* [Work to complete] Copy out the whole listing exactly as written, leaving the pictures behind.

——

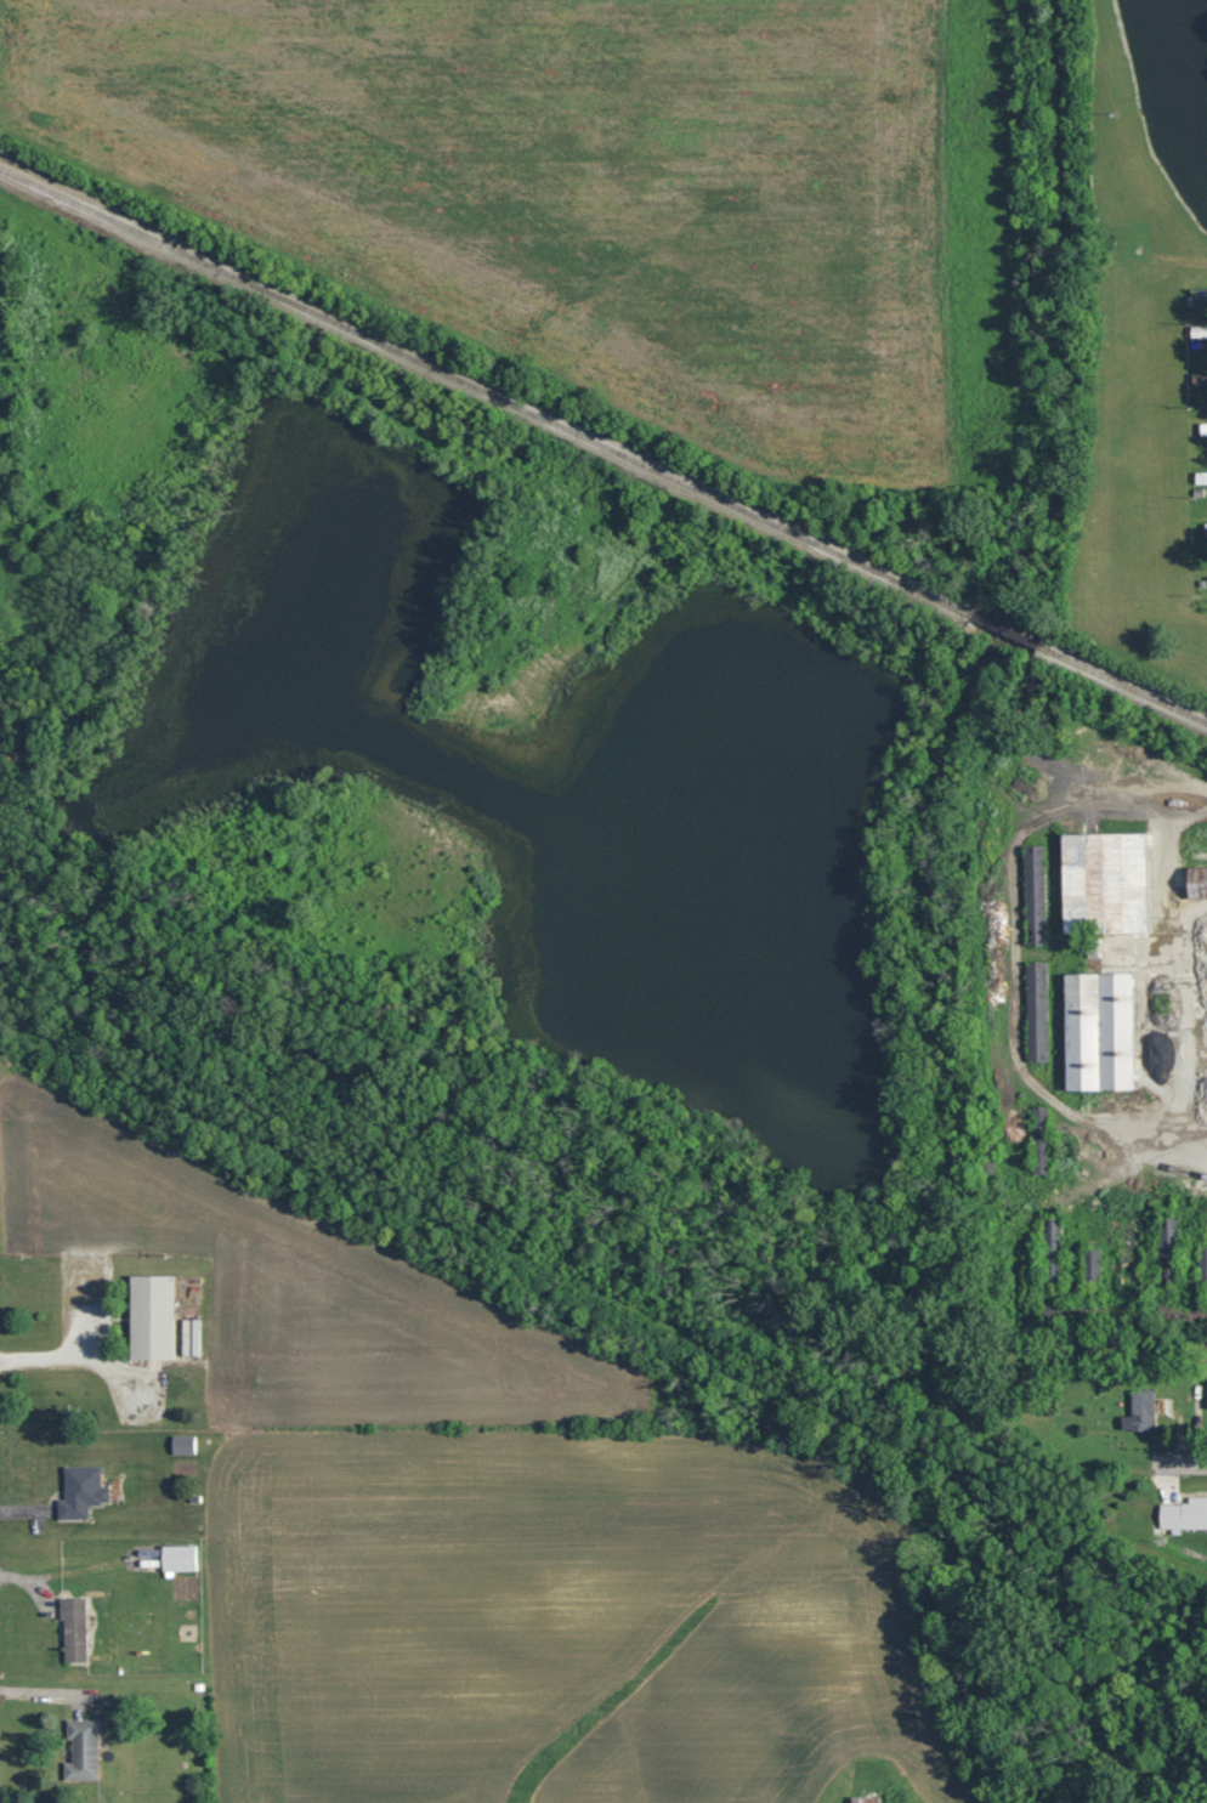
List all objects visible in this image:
building: (1197, 331)
building: (1202, 427)
railway: (603, 443)
building: (1200, 475)
building: (1206, 528)
building: (1193, 881)
building: (1101, 883)
building: (1096, 1031)
road: (1160, 1183)
building: (1056, 1227)
building: (148, 1317)
building: (1138, 1411)
road: (1187, 1456)
building: (82, 1494)
building: (1193, 1512)
building: (176, 1557)
building: (72, 1628)
building: (79, 1747)
building: (864, 1799)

——

* [Your solution]
List all objects visible in this image:
building: (1197, 331)
building: (1202, 427)
railway: (603, 443)
building: (1200, 475)
building: (1206, 528)
building: (1193, 881)
building: (1101, 883)
building: (1096, 1031)
road: (1160, 1183)
building: (1056, 1227)
building: (148, 1317)
building: (1138, 1411)
road: (1187, 1456)
building: (82, 1494)
building: (1193, 1512)
building: (176, 1557)
building: (72, 1628)
building: (79, 1747)
building: (864, 1799)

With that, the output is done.